Extracted information
::::::

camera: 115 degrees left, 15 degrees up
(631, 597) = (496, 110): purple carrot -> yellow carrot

::::::

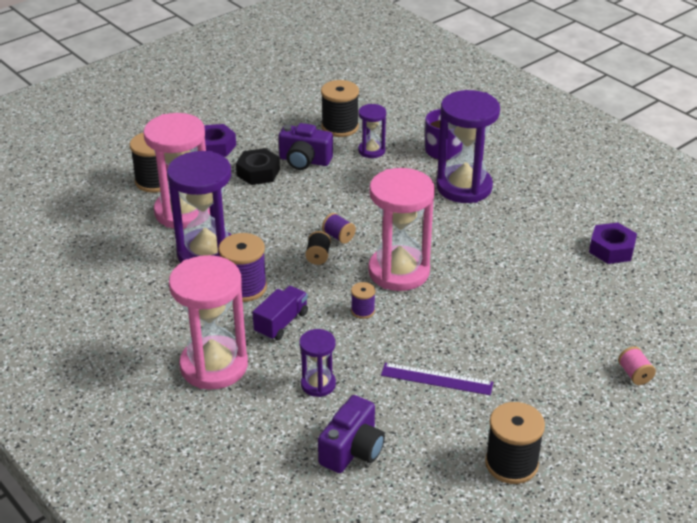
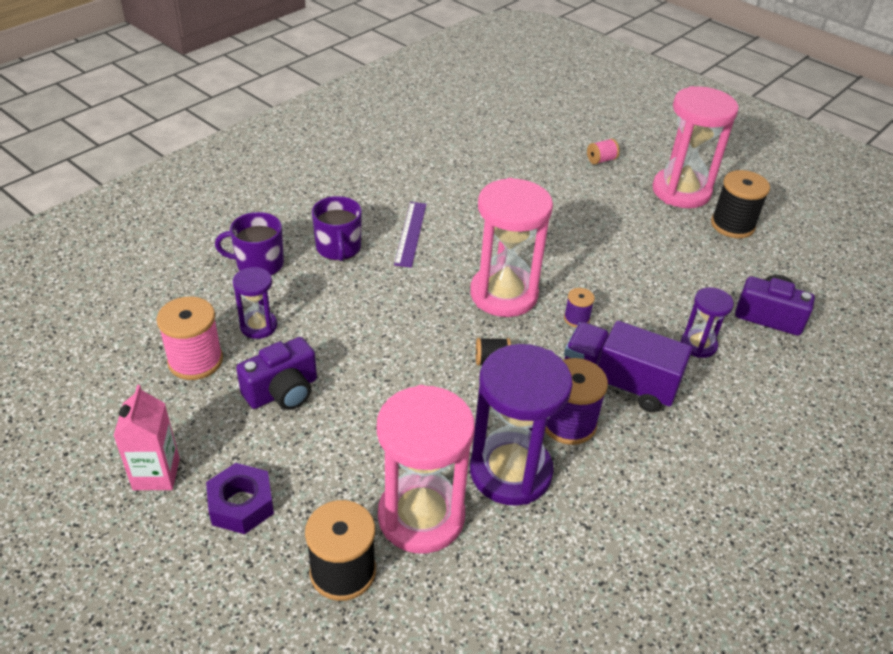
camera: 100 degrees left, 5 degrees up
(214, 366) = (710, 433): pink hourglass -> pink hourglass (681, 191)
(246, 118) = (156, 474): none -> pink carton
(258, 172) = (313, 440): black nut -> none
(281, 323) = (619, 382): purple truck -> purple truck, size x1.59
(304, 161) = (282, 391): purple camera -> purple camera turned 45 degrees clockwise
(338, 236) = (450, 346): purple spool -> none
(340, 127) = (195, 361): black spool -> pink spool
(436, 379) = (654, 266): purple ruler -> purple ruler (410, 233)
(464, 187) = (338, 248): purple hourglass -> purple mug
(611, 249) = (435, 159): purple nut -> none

::::::

Which lines in the records above include the word "degrees"? Copy them out.

camera: 115 degrees left, 15 degrees up
camera: 100 degrees left, 5 degrees up
(304, 161) = (282, 391): purple camera -> purple camera turned 45 degrees clockwise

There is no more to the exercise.